#### Brief
Print the lines below from the line with "camera: 50 degrees left, 15 degrees down" to the line with "(522, 86) = (426, 323): pink" exactly, keeping both ends, and print no pictures.

··· Input for this task

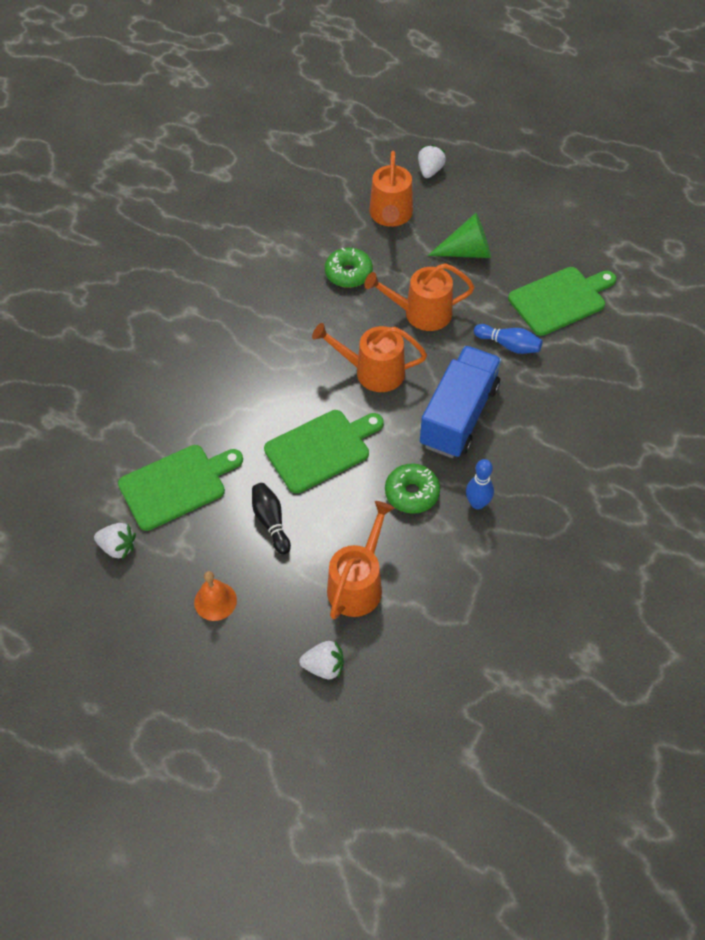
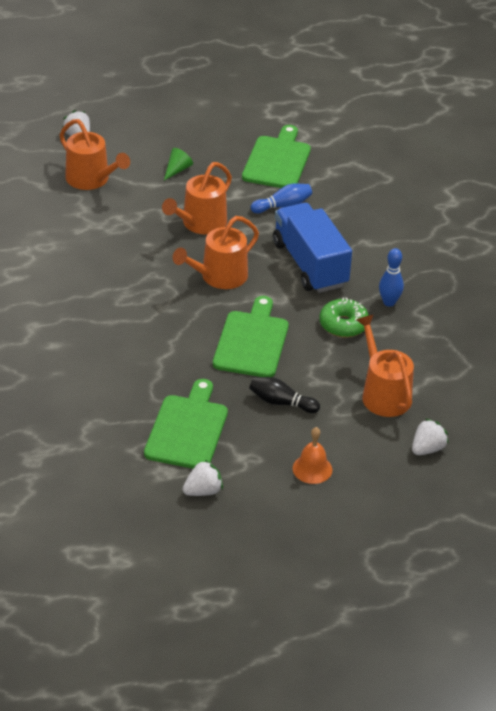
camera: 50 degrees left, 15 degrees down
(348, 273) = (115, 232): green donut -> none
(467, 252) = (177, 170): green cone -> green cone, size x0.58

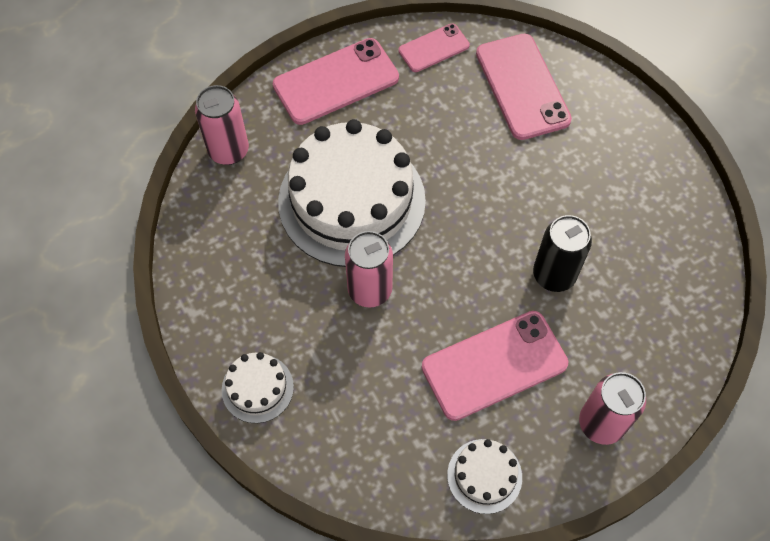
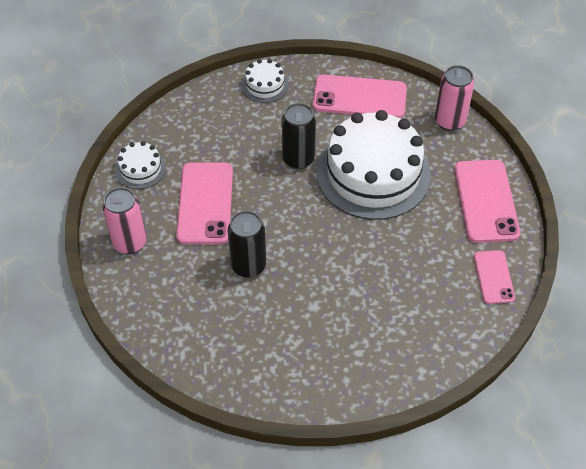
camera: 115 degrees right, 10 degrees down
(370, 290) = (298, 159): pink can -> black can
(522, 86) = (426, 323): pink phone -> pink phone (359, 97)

······
··· Input for this task

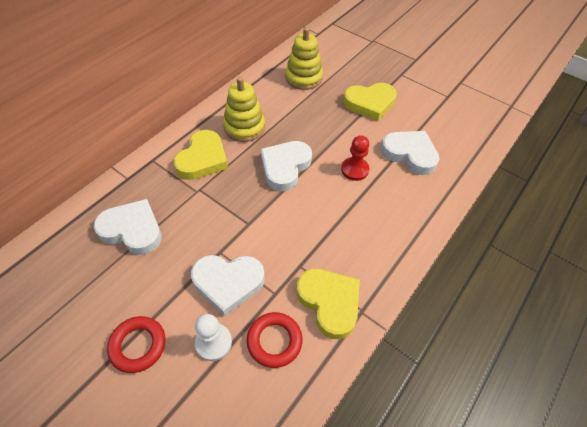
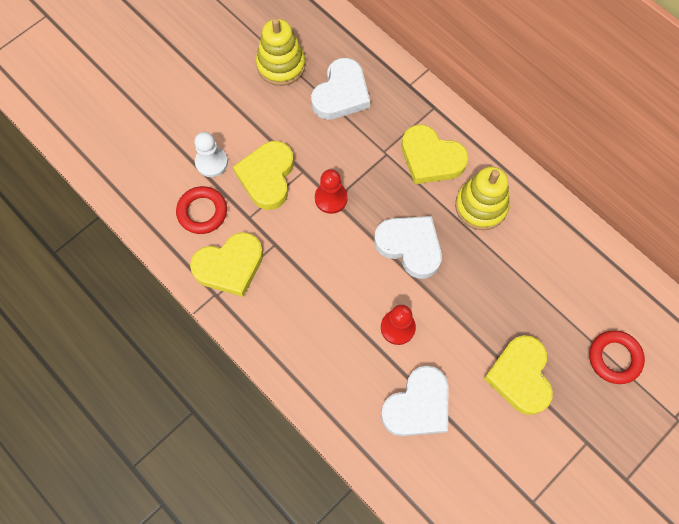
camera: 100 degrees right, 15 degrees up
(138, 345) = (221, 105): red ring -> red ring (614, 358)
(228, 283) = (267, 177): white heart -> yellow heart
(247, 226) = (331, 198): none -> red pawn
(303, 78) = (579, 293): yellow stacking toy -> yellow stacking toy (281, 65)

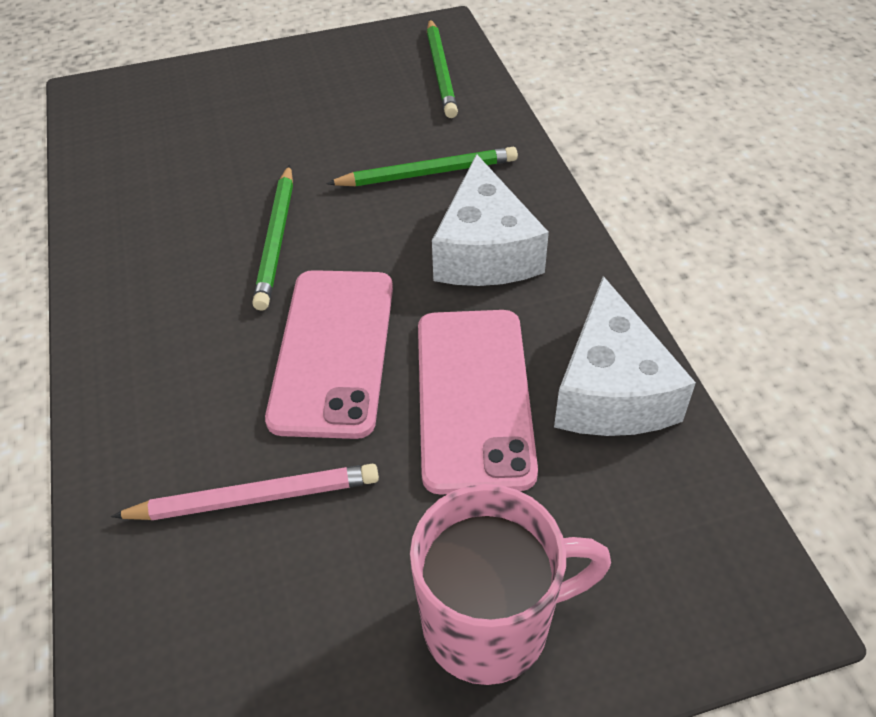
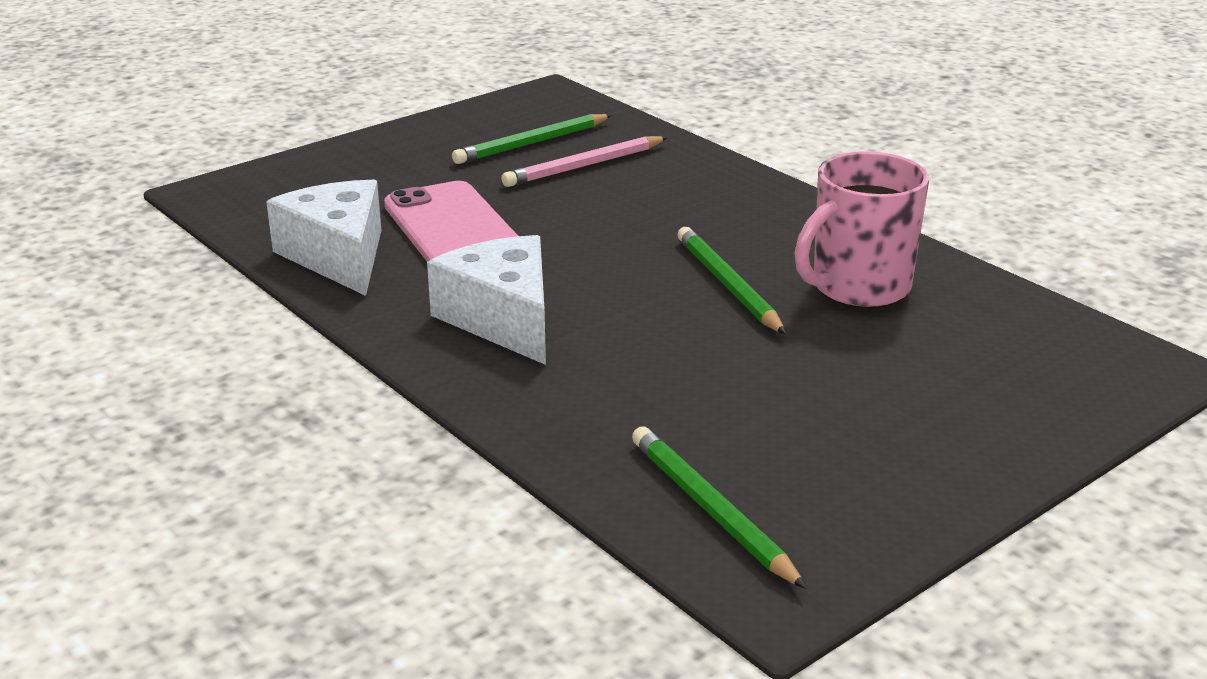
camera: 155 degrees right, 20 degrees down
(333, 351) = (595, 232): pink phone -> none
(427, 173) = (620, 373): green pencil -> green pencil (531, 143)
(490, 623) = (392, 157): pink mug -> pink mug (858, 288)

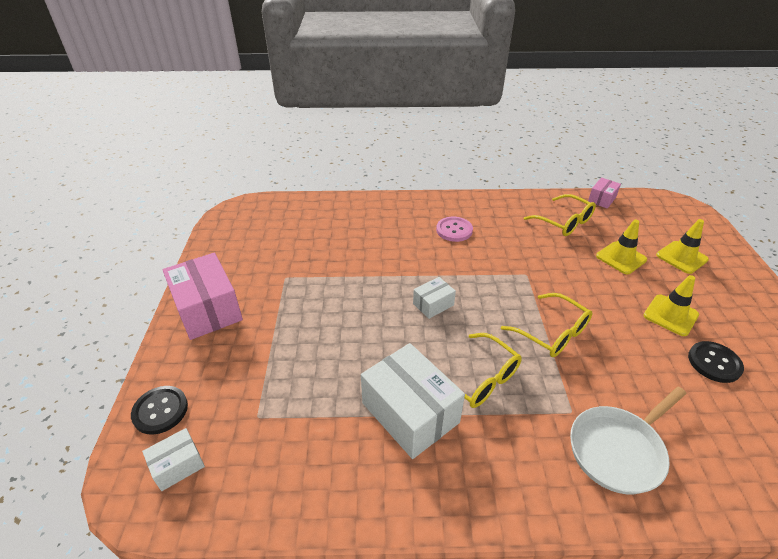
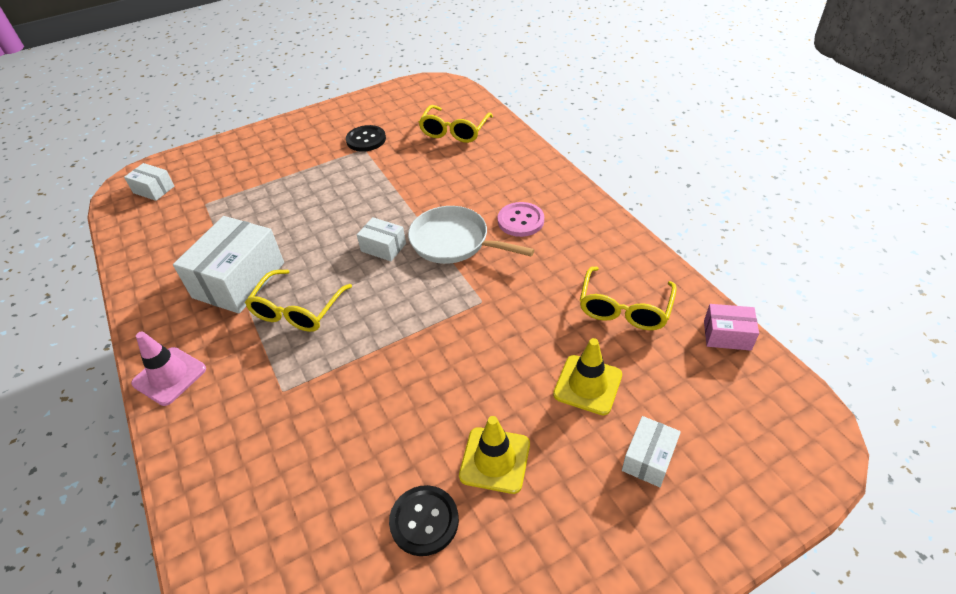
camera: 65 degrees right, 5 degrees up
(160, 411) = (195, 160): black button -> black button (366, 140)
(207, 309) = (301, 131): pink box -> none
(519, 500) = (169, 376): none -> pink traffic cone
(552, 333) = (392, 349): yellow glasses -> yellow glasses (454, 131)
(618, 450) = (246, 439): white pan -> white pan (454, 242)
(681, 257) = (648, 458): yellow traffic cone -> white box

······

#### Solution
camera: 50 degrees left, 15 degrees down
(348, 273) = (115, 232): green donut -> none
(467, 252) = (177, 170): green cone -> green cone, size x0.58

camera: 115 degrees right, 10 degrees down
(370, 290) = (298, 159): pink can -> black can
(522, 86) = (426, 323): pink phone -> pink phone (359, 97)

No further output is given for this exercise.